▶ _The task_:
Copy the first line of the material below and every later line through the line containing "(534, 130) = (833, 371): purple", without any other output.

━━━━━ Available data

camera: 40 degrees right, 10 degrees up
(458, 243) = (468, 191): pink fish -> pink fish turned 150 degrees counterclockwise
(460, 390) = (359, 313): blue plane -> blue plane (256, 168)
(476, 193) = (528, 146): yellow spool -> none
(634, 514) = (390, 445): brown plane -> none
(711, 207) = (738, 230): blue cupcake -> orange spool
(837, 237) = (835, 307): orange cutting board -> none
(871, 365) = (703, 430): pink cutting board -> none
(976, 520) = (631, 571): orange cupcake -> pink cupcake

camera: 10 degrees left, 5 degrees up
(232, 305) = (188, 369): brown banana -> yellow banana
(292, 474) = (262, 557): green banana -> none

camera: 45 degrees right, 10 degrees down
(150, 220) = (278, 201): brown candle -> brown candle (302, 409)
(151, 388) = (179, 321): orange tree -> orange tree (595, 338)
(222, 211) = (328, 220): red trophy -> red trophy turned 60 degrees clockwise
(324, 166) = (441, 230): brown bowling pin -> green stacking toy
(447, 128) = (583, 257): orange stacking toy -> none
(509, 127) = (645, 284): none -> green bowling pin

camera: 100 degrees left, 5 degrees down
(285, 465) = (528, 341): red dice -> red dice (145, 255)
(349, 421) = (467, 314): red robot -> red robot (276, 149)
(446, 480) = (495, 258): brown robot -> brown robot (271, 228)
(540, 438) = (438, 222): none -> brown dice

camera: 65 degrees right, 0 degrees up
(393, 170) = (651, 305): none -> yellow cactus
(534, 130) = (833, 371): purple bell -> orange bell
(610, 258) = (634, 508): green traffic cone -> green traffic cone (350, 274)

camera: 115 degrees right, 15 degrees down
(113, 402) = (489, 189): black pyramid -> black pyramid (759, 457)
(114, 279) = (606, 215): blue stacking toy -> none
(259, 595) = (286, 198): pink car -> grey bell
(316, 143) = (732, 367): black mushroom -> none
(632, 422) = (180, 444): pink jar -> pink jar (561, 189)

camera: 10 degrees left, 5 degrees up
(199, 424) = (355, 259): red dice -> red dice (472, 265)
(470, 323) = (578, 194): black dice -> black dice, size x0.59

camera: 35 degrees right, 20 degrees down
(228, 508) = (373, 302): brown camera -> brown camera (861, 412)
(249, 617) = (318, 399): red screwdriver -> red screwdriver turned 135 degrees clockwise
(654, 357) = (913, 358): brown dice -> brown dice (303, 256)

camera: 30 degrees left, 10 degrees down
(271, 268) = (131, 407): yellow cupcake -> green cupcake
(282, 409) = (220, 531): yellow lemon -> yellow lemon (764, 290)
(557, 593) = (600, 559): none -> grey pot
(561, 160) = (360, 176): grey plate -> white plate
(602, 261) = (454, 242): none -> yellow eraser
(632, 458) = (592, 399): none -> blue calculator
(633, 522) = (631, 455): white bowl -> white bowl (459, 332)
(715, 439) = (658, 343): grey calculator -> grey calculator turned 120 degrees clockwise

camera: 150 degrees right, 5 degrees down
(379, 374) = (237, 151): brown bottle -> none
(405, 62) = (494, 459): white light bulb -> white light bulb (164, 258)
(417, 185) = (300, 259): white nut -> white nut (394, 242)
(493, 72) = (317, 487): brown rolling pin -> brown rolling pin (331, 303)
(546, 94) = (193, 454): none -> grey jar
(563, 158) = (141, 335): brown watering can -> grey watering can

━━━━━━━━━━

▶ _Your solution_:
camera: 40 degrees right, 10 degrees up
(458, 243) = (468, 191): pink fish -> pink fish turned 150 degrees counterclockwise
(460, 390) = (359, 313): blue plane -> blue plane (256, 168)
(476, 193) = (528, 146): yellow spool -> none
(634, 514) = (390, 445): brown plane -> none
(711, 207) = (738, 230): blue cupcake -> orange spool
(837, 237) = (835, 307): orange cutting board -> none
(871, 365) = (703, 430): pink cutting board -> none
(976, 520) = (631, 571): orange cupcake -> pink cupcake

camera: 10 degrees left, 5 degrees up
(232, 305) = (188, 369): brown banana -> yellow banana
(292, 474) = (262, 557): green banana -> none

camera: 45 degrees right, 10 degrees down
(150, 220) = (278, 201): brown candle -> brown candle (302, 409)
(151, 388) = (179, 321): orange tree -> orange tree (595, 338)
(222, 211) = (328, 220): red trophy -> red trophy turned 60 degrees clockwise
(324, 166) = (441, 230): brown bowling pin -> green stacking toy
(447, 128) = (583, 257): orange stacking toy -> none
(509, 127) = (645, 284): none -> green bowling pin

camera: 100 degrees left, 5 degrees down
(285, 465) = (528, 341): red dice -> red dice (145, 255)
(349, 421) = (467, 314): red robot -> red robot (276, 149)
(446, 480) = (495, 258): brown robot -> brown robot (271, 228)
(540, 438) = (438, 222): none -> brown dice

camera: 65 degrees right, 0 degrees up
(393, 170) = (651, 305): none -> yellow cactus
(534, 130) = (833, 371): purple bell -> orange bell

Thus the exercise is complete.